==== Input for this task

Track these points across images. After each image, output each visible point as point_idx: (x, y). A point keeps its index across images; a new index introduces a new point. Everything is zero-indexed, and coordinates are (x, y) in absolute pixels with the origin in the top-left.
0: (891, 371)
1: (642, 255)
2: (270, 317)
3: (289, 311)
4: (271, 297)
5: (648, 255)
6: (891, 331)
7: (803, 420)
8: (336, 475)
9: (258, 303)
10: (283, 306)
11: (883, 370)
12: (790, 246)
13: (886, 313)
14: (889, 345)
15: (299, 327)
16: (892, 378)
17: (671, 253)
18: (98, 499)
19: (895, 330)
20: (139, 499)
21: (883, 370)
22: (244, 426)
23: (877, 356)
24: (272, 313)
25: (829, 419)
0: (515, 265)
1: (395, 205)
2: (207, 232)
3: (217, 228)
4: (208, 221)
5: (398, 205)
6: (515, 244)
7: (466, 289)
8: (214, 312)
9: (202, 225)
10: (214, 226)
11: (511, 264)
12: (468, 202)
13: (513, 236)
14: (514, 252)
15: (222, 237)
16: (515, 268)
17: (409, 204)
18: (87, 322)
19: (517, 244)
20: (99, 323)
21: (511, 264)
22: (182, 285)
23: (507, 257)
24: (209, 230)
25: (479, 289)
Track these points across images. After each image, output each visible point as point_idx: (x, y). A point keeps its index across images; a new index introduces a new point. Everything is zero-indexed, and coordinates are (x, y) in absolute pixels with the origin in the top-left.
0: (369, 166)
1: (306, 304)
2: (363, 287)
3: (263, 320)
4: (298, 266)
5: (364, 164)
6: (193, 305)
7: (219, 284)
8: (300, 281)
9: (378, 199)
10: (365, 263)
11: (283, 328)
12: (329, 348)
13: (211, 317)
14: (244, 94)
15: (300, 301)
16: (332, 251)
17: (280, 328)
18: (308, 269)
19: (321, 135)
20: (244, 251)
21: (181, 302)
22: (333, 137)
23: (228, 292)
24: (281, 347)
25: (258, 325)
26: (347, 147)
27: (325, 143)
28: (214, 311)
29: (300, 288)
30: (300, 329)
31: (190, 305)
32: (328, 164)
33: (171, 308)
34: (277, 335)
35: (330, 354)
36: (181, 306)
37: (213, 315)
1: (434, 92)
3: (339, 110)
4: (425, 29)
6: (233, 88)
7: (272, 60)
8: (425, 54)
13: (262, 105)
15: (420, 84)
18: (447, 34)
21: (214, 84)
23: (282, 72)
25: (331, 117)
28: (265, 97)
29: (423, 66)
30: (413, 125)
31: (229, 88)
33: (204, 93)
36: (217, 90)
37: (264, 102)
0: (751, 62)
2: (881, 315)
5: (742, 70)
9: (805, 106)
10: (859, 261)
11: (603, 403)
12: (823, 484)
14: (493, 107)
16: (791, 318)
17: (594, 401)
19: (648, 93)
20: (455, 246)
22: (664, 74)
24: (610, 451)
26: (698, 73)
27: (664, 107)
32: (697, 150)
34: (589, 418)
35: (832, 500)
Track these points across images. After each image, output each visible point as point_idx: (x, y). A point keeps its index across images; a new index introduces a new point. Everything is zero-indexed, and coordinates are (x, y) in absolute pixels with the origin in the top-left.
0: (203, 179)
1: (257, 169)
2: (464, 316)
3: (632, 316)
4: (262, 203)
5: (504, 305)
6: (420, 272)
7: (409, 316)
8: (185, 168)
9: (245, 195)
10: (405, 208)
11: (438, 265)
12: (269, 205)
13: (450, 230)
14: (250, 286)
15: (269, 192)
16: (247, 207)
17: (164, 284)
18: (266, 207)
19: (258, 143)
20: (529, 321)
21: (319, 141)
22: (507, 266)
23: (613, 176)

========

◆ **Problem statement**: Copy the listing from its start through the line holding "10: (283, 306)", inclusive, renaming "images" to "frames" and keeping everything else the same. Give only those lines.

◆ **Task answer**:
Track these points across frames. After each image, output each visible point as point_idx: (x, y). A point keeps its index across frames; a new index introduces a new point. Everything is zero-indexed, and coordinates are (x, y) in absolute pixels with the origin in the top-left.
0: (891, 371)
1: (642, 255)
2: (270, 317)
3: (289, 311)
4: (271, 297)
5: (648, 255)
6: (891, 331)
7: (803, 420)
8: (336, 475)
9: (258, 303)
10: (283, 306)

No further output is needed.